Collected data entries
%%

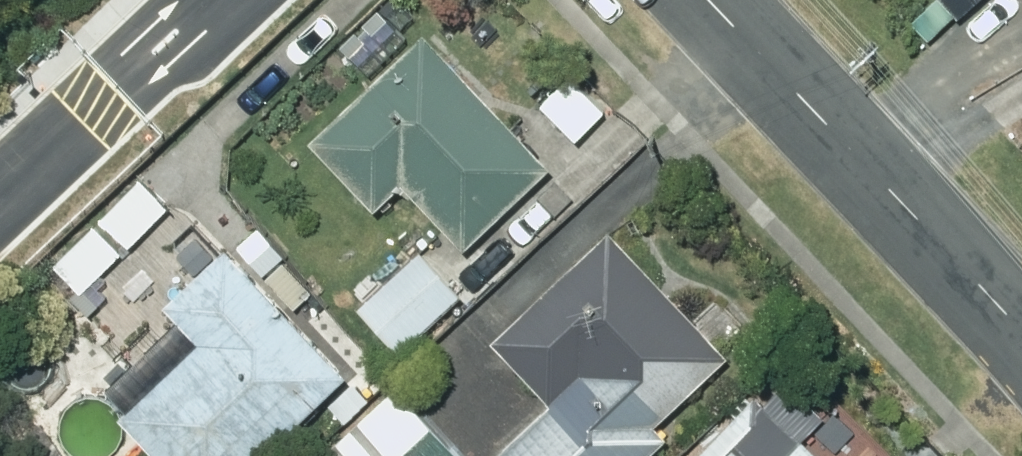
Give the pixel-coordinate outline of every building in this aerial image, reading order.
[(958,24),(984,0),(936,0),(958,24)] [(423,29),(309,138),(374,206),(401,181),(463,246),(550,163),(423,29)] [(258,225),(237,244),(262,272),(283,254),(258,225)] [(493,338),(553,399),(491,455),(643,455),(667,434),(655,421),(726,352),(608,228),(493,338)] [(201,338),(121,413),(161,455),(257,455),(346,373),(225,244),(165,300),(201,338)] [(419,248),(358,303),(399,348),(460,293),(419,248)] [(824,414),(788,378),(766,399),(757,391),(690,455),(822,455),(802,436),(824,414)] [(319,455),(463,455),(394,384),(319,455)]
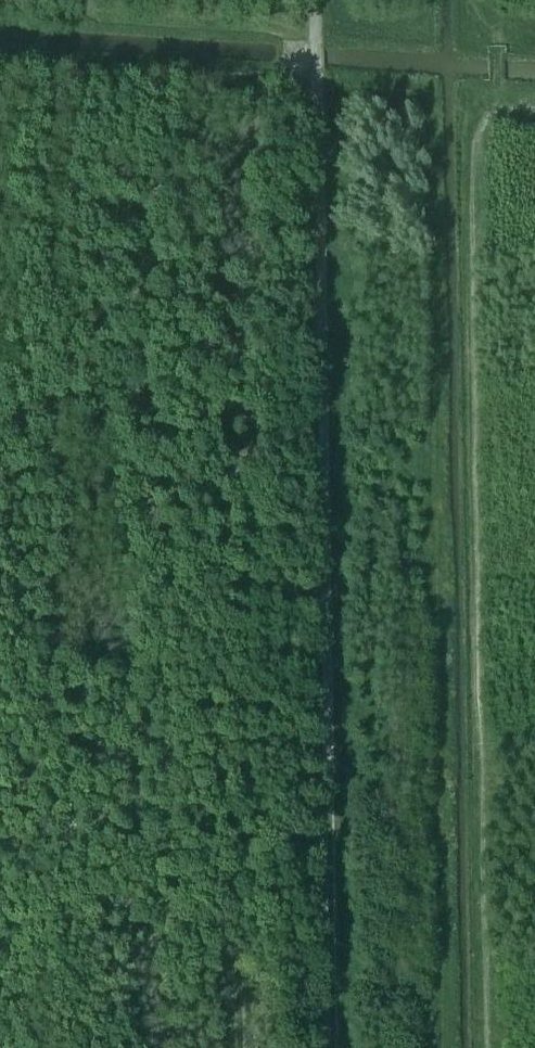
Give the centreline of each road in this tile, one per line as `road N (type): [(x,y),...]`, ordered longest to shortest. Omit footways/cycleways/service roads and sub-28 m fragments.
road 1 (track): [(487,1047),(472,148),(501,111),(534,111)]
road 2 (track): [(333,1047),(310,83)]
road 3 (track): [(310,83),(0,59)]

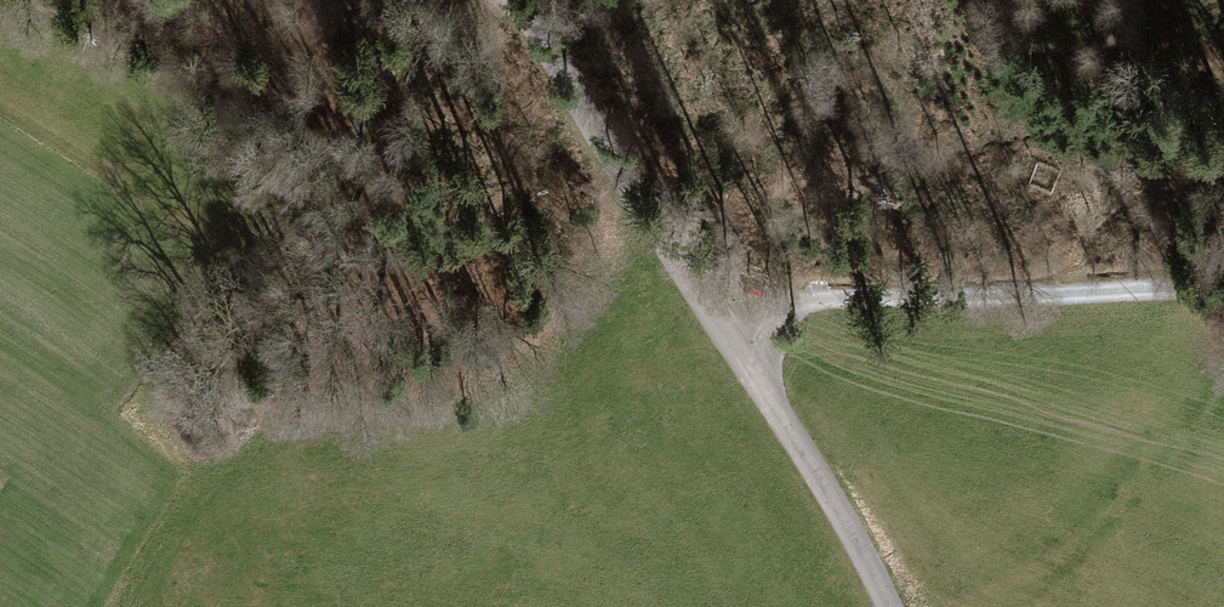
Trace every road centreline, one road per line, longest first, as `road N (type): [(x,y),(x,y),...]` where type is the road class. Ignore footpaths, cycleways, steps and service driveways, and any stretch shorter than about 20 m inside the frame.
road 1 (unclassified): [(889,606),(730,334),(513,0)]
road 2 (track): [(730,334),(816,304),(1223,297)]
road 3 (track): [(408,0),(367,107),(337,158),(279,217),(212,313)]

%%

Write the records above out again word for word, skipping each picture.

Give the pixel-coordinate outline of every building in this aerial image, reading order.
[(958,24),(984,0),(936,0),(958,24)] [(423,29),(309,138),(374,206),(401,181),(463,246),(550,163),(423,29)] [(258,225),(237,244),(262,272),(283,254),(258,225)] [(493,338),(553,399),(491,455),(643,455),(667,434),(655,421),(726,352),(608,228),(493,338)] [(201,338),(121,413),(161,455),(257,455),(346,373),(225,244),(165,300),(201,338)] [(419,248),(358,303),(399,348),(460,293),(419,248)] [(824,414),(788,378),(766,399),(757,391),(690,455),(822,455),(802,436),(824,414)] [(319,455),(463,455),(394,384),(319,455)]
Give the centreline of each road in this tile, one per line as `road N (type): [(x,y),...]`, ordered longest to shortest. Omit footways/cycleways/service roads and sub-28 m fragments.
road 1 (track): [(487,1047),(472,148),(501,111),(534,111)]
road 2 (track): [(333,1047),(310,83)]
road 3 (track): [(310,83),(0,59)]

Trace every road centreline, one road per line, longest first, as `road N (type): [(x,y),(x,y),...]` where type is the road class. Ignore footpaths, cycleways, steps and service driveways, and any stretch shorter than about 20 m inside the frame.
road 1 (unclassified): [(889,606),(730,334),(513,0)]
road 2 (track): [(730,334),(816,304),(1223,297)]
road 3 (track): [(408,0),(367,107),(337,158),(279,217),(212,313)]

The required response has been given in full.